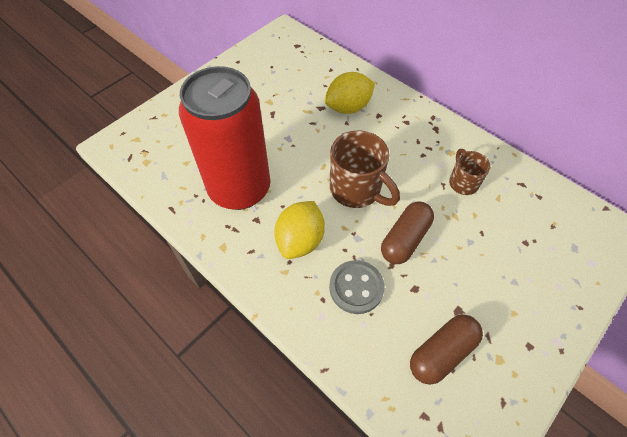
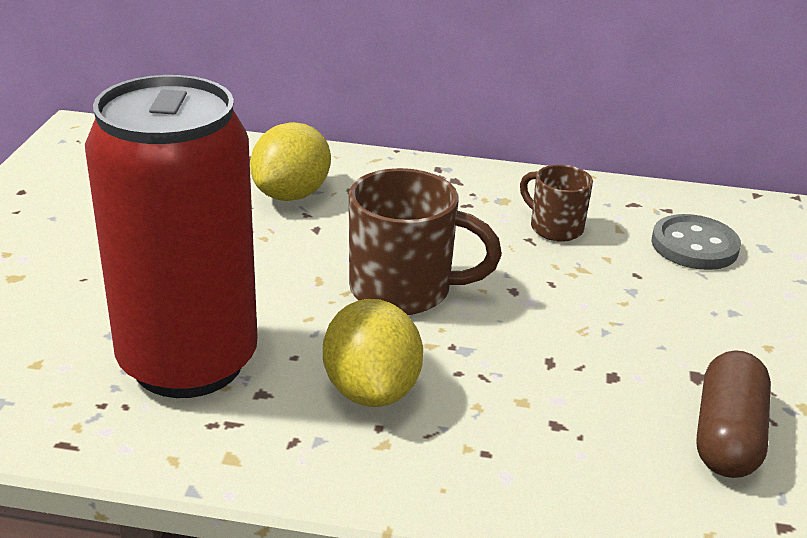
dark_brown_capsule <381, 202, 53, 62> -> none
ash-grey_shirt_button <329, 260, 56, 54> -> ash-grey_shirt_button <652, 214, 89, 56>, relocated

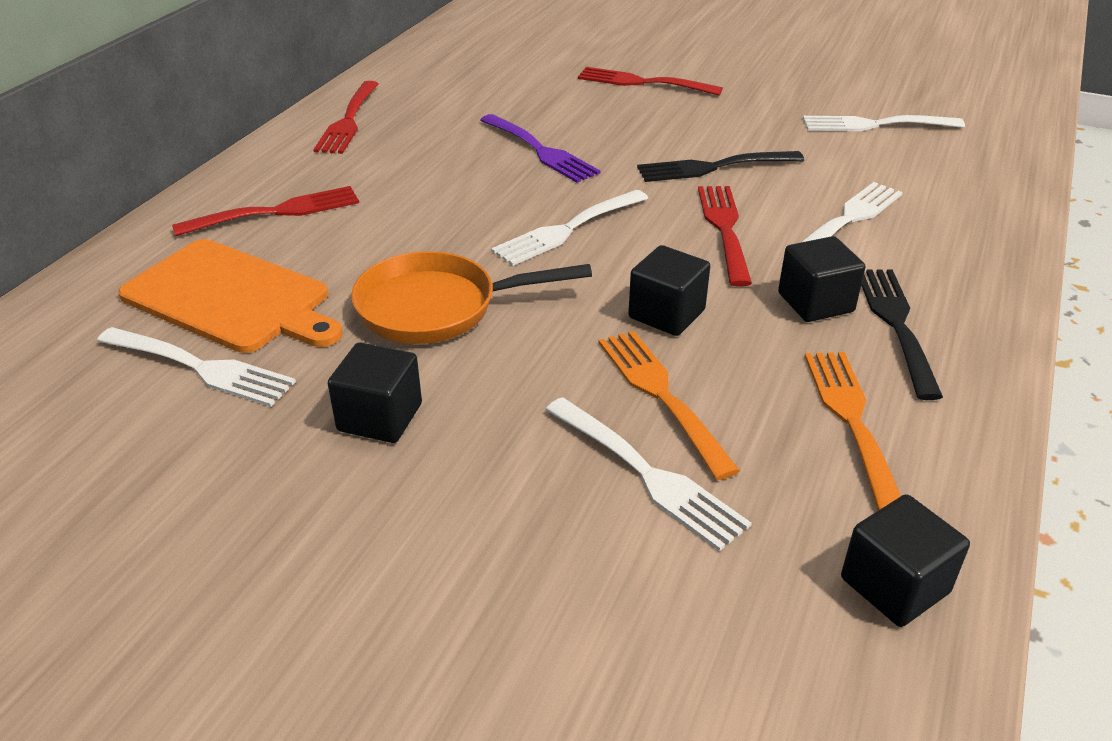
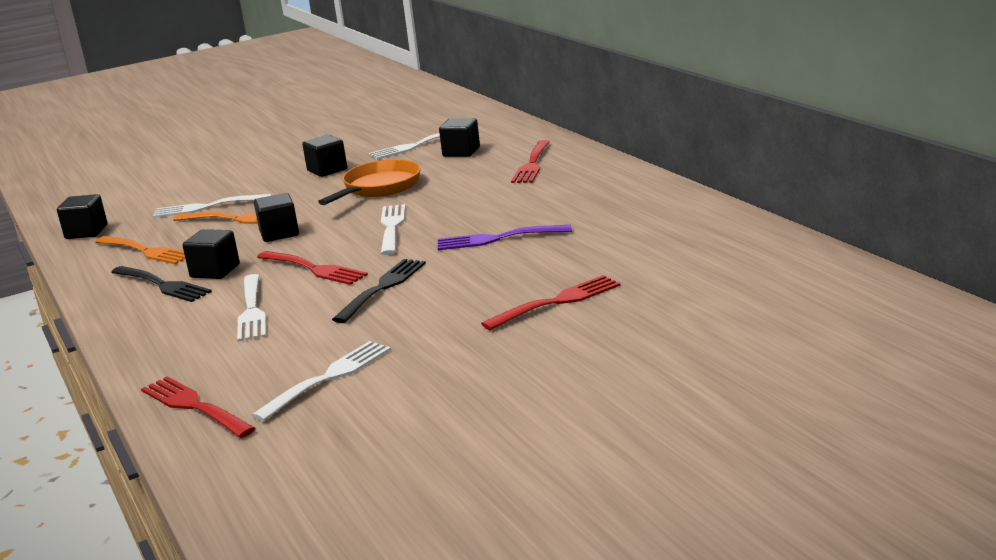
scarlet_table_fork <313, 81, 65, 73> -> scarlet_table_fork <141, 376, 115, 62>, relocated
orange_chopping_board <118, 239, 225, 114> -> black_cube <439, 118, 41, 39>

□ □ □ □

## WORK INSTRUCTIONS:
Take the material above and set it down exactly, minus the images.

## SOLUTION TO THE EXERCISE:
dark_brown_capsule <381, 202, 53, 62> -> none
ash-grey_shirt_button <329, 260, 56, 54> -> ash-grey_shirt_button <652, 214, 89, 56>, relocated

scarlet_table_fork <313, 81, 65, 73> -> scarlet_table_fork <141, 376, 115, 62>, relocated
orange_chopping_board <118, 239, 225, 114> -> black_cube <439, 118, 41, 39>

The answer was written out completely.